WORK TASK = If a line holds an image, leave the image out; write out everything else in the records exactly.

DATASET RECORDS =

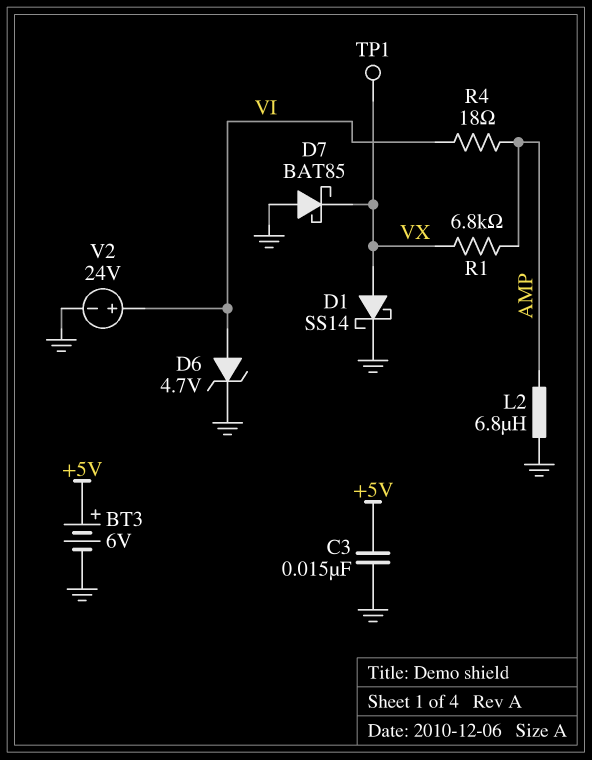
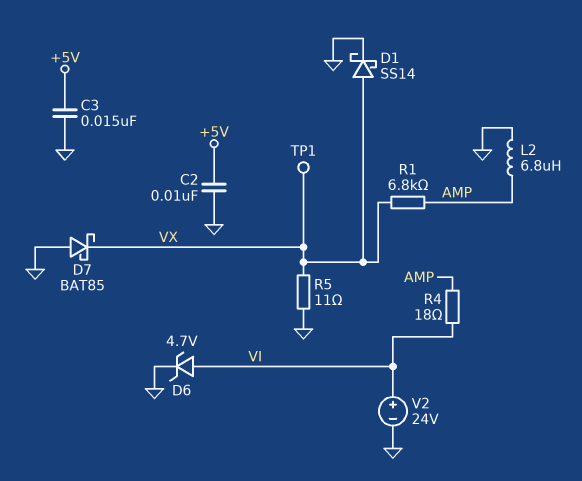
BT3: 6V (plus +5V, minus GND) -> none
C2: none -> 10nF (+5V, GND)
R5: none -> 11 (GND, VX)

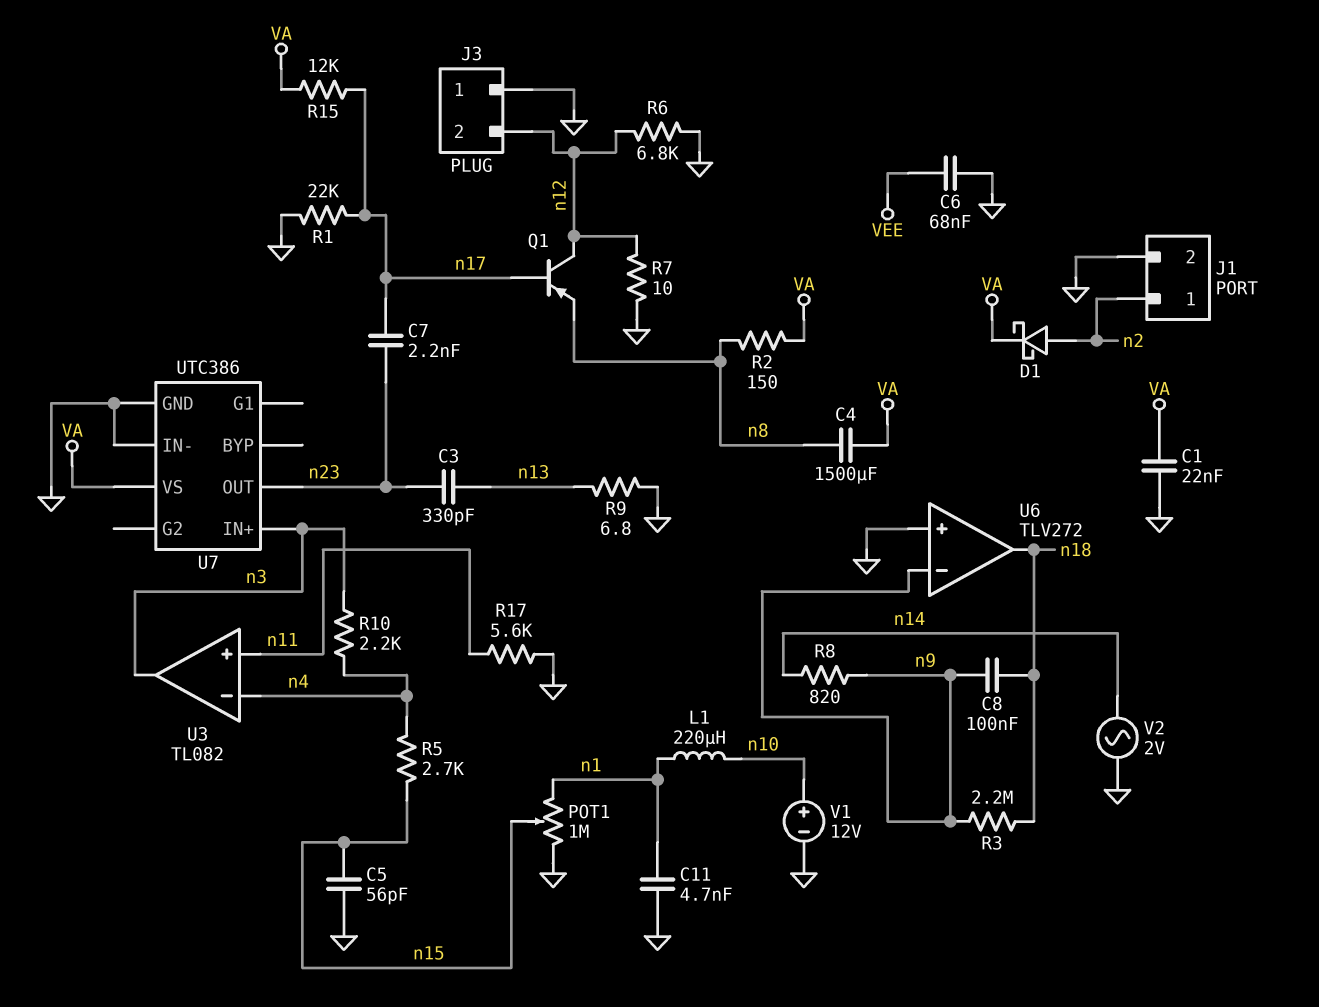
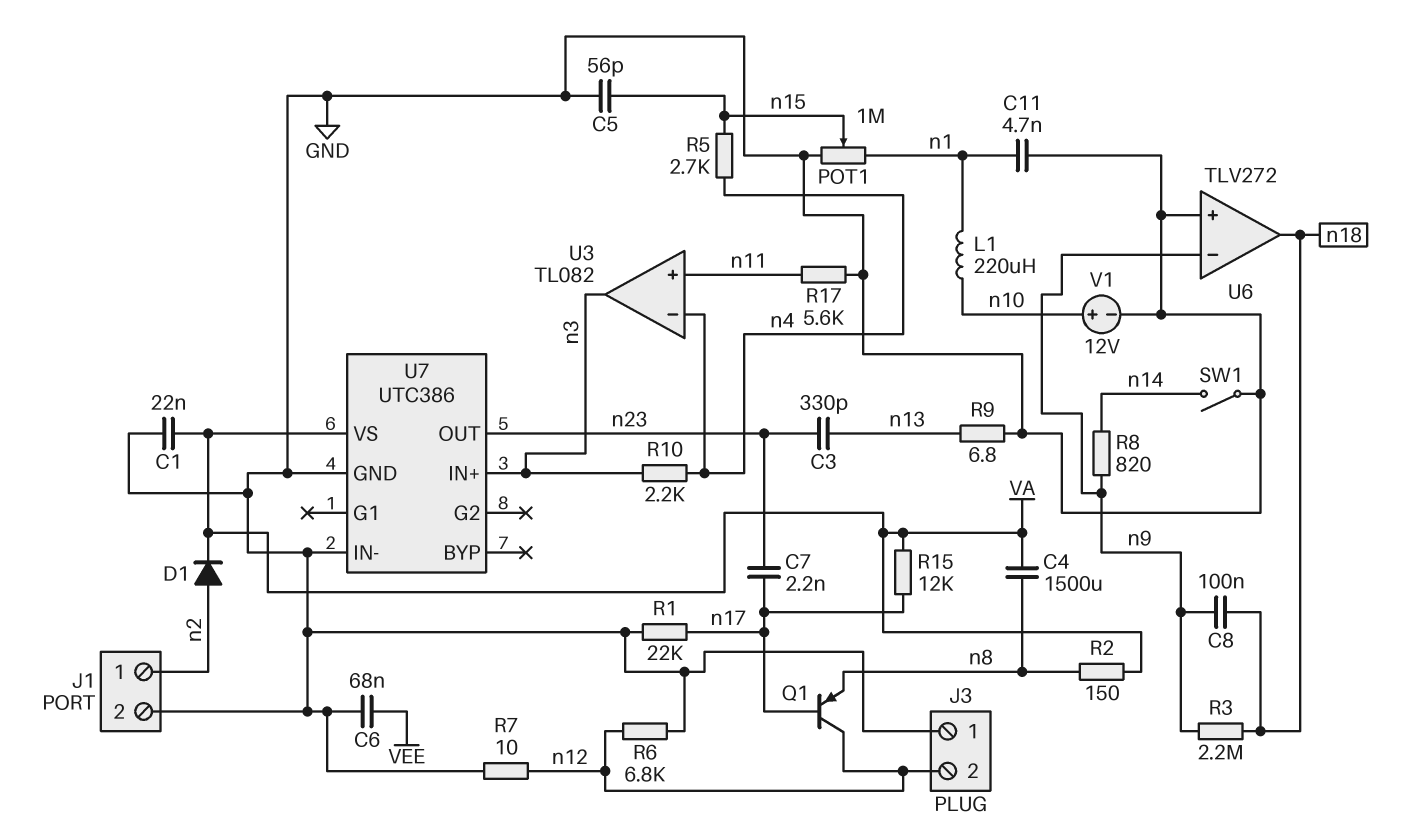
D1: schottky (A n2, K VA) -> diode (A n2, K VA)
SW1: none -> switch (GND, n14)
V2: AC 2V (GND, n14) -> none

OUTPUT FOR THIS TASK =
BT3: 6V (plus +5V, minus GND) -> none
C2: none -> 10nF (+5V, GND)
R5: none -> 11 (GND, VX)

D1: schottky (A n2, K VA) -> diode (A n2, K VA)
SW1: none -> switch (GND, n14)
V2: AC 2V (GND, n14) -> none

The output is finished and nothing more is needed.